RECORDED DATA ->
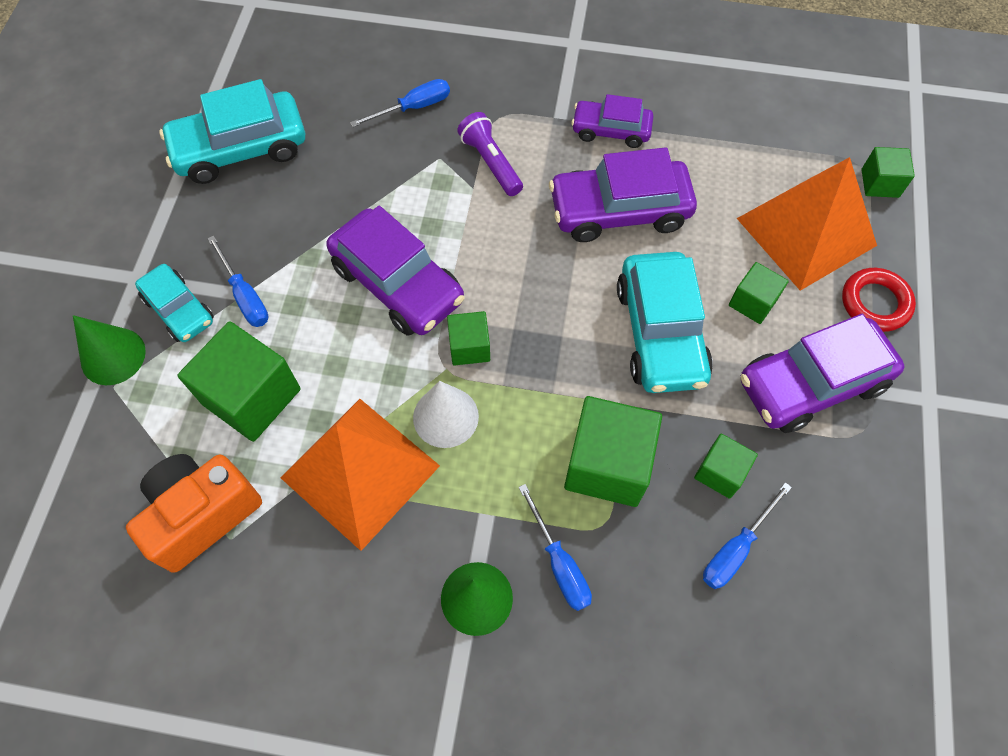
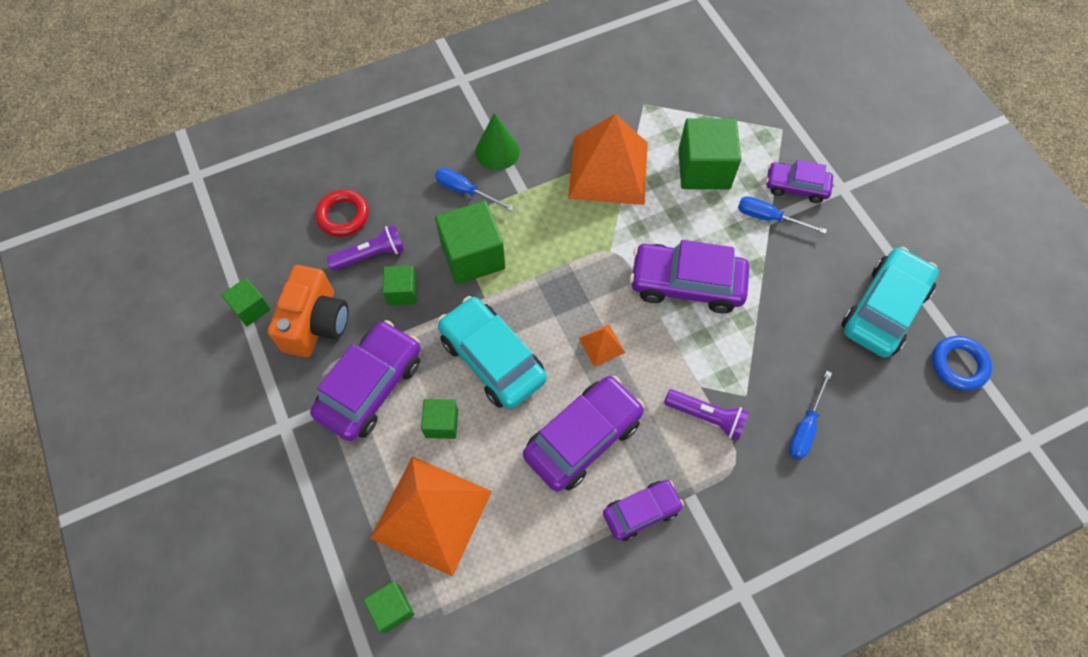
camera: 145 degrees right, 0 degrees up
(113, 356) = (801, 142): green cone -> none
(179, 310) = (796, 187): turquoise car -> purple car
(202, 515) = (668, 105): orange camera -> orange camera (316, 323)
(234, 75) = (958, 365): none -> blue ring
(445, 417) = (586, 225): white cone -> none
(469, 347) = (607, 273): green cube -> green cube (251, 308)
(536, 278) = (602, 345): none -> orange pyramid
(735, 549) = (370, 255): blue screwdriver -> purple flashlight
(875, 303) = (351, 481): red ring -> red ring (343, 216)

EXERCISE -> The records above should be returned word for word, with every picture left out.

SOLUTION FOR THIS EXERCISE ->
camera: 145 degrees right, 0 degrees up
(113, 356) = (801, 142): green cone -> none
(179, 310) = (796, 187): turquoise car -> purple car
(202, 515) = (668, 105): orange camera -> orange camera (316, 323)
(234, 75) = (958, 365): none -> blue ring
(445, 417) = (586, 225): white cone -> none
(469, 347) = (607, 273): green cube -> green cube (251, 308)
(536, 278) = (602, 345): none -> orange pyramid
(735, 549) = (370, 255): blue screwdriver -> purple flashlight
(875, 303) = (351, 481): red ring -> red ring (343, 216)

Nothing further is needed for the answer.